## [Task prompt]
You are asked to filter the data below and copy every line holding "cône".

## [Supplied data]
=== Section Start ===
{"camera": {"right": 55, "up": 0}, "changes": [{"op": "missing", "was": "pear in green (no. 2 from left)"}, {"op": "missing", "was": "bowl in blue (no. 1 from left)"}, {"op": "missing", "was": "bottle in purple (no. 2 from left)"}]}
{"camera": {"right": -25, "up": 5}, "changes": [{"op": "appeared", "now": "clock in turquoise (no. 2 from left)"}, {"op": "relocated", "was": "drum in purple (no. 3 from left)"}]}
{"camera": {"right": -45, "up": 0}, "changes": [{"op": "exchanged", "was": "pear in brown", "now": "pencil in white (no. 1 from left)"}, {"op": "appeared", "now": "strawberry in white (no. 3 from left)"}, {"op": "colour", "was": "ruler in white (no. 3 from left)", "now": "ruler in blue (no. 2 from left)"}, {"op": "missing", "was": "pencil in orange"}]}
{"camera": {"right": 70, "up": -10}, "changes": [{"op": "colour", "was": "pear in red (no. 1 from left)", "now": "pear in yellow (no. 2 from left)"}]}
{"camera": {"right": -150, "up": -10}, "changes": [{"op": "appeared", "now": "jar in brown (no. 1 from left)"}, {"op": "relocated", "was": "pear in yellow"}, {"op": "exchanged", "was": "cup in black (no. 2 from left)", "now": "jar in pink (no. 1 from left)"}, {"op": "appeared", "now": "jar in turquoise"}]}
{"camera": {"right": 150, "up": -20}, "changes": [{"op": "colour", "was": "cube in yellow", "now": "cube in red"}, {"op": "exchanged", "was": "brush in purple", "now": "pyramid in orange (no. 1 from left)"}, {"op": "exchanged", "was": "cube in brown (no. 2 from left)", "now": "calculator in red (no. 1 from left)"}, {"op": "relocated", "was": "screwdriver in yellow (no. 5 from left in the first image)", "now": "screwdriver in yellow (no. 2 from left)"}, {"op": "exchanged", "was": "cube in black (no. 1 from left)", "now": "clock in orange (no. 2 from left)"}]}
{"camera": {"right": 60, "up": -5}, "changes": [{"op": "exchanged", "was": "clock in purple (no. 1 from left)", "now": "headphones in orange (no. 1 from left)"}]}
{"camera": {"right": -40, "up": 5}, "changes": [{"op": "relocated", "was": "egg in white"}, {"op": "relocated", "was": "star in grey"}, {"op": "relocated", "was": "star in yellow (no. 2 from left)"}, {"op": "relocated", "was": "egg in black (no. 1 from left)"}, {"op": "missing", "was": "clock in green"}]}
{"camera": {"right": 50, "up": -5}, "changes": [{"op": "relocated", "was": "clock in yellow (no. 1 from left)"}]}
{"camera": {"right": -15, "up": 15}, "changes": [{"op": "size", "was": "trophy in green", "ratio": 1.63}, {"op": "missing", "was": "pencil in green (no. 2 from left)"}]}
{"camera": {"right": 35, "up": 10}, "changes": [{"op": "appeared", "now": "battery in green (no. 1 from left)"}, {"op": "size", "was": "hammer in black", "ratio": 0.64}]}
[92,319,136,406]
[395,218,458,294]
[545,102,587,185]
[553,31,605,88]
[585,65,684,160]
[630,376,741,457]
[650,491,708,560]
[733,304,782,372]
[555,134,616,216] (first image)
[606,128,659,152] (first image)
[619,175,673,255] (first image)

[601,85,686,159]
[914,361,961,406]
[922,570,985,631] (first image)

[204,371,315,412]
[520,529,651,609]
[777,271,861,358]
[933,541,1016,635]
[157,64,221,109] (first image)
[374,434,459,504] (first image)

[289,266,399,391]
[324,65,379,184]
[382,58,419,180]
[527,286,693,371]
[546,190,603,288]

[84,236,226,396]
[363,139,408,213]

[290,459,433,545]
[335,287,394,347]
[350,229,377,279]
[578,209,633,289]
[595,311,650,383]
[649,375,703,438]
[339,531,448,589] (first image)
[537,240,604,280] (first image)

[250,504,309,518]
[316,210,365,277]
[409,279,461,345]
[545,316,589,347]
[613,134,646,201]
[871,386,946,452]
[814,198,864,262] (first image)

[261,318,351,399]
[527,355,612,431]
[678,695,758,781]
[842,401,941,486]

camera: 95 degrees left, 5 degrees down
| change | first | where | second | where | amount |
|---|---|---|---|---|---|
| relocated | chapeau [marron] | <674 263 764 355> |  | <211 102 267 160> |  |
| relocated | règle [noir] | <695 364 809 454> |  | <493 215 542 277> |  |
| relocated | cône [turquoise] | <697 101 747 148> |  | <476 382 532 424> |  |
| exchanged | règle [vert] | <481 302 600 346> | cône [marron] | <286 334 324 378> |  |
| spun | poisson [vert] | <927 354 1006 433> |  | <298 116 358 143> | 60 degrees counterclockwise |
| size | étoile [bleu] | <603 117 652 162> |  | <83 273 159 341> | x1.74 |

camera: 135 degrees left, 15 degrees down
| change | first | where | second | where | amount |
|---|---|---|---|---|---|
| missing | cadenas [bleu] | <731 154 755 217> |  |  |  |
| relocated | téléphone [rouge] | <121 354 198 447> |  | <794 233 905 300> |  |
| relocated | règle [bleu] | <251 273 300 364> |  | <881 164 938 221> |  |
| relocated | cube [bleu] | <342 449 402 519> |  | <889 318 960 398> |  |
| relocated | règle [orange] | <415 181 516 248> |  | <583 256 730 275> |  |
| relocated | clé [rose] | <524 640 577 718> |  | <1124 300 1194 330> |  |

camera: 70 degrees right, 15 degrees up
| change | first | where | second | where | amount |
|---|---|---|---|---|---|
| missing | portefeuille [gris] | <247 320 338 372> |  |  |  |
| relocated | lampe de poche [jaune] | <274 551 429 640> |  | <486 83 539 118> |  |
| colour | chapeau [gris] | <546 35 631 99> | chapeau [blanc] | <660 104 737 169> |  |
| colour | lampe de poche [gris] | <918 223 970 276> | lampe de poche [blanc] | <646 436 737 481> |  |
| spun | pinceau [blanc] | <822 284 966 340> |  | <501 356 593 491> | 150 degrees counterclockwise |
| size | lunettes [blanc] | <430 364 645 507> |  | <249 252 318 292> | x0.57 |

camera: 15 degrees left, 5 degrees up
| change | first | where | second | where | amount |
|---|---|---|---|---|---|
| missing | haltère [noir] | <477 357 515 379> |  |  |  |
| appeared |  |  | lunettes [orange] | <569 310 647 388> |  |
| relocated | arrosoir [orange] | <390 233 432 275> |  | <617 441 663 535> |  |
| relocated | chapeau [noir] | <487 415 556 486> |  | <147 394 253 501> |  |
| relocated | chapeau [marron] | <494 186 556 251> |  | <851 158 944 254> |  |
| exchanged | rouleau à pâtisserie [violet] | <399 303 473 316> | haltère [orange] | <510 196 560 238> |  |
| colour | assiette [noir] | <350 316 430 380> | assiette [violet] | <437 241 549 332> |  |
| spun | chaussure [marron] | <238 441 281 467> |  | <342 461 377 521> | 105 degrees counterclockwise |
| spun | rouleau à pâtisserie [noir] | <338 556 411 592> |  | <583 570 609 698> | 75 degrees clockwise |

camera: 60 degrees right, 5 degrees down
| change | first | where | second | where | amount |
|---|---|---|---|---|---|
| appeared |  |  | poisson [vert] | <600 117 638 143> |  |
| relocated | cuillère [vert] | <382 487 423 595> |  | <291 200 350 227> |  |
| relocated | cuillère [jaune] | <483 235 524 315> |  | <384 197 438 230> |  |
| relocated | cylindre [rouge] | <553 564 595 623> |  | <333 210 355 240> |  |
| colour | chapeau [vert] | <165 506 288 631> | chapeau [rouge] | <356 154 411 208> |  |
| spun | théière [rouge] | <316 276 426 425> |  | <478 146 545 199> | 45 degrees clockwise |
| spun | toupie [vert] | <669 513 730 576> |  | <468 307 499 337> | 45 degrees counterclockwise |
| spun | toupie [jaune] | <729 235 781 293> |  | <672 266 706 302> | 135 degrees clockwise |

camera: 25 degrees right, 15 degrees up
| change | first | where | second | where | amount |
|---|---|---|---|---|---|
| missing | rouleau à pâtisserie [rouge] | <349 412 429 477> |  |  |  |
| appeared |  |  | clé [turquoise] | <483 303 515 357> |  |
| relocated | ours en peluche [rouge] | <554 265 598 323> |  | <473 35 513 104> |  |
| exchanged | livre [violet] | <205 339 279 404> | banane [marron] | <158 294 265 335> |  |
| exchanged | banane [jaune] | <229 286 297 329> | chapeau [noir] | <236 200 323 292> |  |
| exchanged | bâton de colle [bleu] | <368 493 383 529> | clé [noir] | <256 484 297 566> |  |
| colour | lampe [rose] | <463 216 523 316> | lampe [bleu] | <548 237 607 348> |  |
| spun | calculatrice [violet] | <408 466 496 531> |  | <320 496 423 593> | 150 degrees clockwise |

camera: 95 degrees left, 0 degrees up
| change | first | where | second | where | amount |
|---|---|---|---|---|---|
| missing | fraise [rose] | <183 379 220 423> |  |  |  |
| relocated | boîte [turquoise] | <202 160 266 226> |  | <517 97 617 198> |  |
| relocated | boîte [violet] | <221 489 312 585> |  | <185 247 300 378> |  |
=== Section End ===
## [Result for this exercise]
| relocated | cône [turquoise] | <697 101 747 148> |  | <476 382 532 424> |  |
| exchanged | règle [vert] | <481 302 600 346> | cône [marron] | <286 334 324 378> |  |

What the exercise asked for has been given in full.